DATA FOR PROCESSING Block Start
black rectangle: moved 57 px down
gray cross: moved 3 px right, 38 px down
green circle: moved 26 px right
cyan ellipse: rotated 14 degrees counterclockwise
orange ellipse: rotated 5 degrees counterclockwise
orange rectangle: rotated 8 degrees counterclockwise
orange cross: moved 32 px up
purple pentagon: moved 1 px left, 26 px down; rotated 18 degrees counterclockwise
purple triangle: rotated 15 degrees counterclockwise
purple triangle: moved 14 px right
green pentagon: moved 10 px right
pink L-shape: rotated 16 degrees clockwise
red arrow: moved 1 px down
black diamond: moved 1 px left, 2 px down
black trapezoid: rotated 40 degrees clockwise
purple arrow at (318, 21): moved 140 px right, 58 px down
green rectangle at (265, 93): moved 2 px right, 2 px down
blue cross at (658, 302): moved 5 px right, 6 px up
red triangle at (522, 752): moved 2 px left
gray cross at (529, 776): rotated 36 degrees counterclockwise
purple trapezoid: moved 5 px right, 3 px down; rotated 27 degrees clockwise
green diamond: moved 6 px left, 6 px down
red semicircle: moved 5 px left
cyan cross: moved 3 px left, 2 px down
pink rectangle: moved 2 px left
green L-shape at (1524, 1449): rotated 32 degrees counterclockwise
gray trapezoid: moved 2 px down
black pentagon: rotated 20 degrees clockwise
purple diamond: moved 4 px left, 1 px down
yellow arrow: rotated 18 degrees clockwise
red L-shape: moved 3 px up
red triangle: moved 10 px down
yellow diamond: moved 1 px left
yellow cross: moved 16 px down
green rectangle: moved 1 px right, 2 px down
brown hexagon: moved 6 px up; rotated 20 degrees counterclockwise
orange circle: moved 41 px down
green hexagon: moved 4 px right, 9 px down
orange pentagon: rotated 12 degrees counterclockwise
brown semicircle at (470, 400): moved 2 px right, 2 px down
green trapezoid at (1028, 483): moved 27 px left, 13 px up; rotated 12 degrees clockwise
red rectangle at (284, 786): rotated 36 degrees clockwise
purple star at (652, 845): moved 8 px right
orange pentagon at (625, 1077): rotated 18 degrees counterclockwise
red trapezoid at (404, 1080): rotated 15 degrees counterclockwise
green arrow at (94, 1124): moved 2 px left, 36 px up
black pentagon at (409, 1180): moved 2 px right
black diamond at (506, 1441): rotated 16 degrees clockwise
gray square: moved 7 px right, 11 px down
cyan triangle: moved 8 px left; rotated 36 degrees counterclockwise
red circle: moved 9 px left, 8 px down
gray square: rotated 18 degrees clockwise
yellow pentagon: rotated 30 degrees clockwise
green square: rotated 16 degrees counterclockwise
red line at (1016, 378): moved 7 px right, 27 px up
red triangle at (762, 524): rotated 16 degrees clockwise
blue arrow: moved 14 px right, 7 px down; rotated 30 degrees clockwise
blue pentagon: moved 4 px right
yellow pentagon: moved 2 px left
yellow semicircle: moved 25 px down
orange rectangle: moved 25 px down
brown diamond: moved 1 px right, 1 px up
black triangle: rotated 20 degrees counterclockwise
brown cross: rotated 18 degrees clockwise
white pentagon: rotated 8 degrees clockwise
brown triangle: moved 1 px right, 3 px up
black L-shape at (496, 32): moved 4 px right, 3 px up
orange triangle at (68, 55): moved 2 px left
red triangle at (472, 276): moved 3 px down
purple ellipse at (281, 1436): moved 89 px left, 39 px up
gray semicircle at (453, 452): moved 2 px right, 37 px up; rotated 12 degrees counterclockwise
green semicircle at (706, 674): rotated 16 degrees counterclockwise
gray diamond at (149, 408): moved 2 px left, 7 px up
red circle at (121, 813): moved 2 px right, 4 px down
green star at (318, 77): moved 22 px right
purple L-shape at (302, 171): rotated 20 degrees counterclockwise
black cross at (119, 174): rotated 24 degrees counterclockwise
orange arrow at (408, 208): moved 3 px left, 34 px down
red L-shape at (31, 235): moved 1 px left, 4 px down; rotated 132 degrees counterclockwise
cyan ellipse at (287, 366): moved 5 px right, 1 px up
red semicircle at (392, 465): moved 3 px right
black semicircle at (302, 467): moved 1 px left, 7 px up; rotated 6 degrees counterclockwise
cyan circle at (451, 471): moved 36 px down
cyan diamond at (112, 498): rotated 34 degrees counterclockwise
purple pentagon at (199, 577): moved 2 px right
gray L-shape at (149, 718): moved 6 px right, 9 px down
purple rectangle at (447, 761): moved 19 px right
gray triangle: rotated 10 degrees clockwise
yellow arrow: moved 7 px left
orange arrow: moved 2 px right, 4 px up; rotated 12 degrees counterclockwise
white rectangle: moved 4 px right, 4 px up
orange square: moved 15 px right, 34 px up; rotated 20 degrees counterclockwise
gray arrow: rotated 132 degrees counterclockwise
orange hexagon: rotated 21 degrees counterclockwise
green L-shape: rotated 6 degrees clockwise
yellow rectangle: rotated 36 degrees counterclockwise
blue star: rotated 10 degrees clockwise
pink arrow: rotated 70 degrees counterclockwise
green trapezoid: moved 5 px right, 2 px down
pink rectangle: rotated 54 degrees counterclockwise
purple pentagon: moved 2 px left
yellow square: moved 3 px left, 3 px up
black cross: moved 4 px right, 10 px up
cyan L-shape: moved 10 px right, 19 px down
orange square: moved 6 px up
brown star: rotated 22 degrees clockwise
DATA FOR PROCESSING Block End
• TASK TO CARRY OUT: In the entries above, find each line that has the word "trapezoid". Copy it.

• ANSWER AREA:
black trapezoid: rotated 40 degrees clockwise
purple trapezoid: moved 5 px right, 3 px down; rotated 27 degrees clockwise
gray trapezoid: moved 2 px down
green trapezoid at (1028, 483): moved 27 px left, 13 px up; rotated 12 degrees clockwise
red trapezoid at (404, 1080): rotated 15 degrees counterclockwise
green trapezoid: moved 5 px right, 2 px down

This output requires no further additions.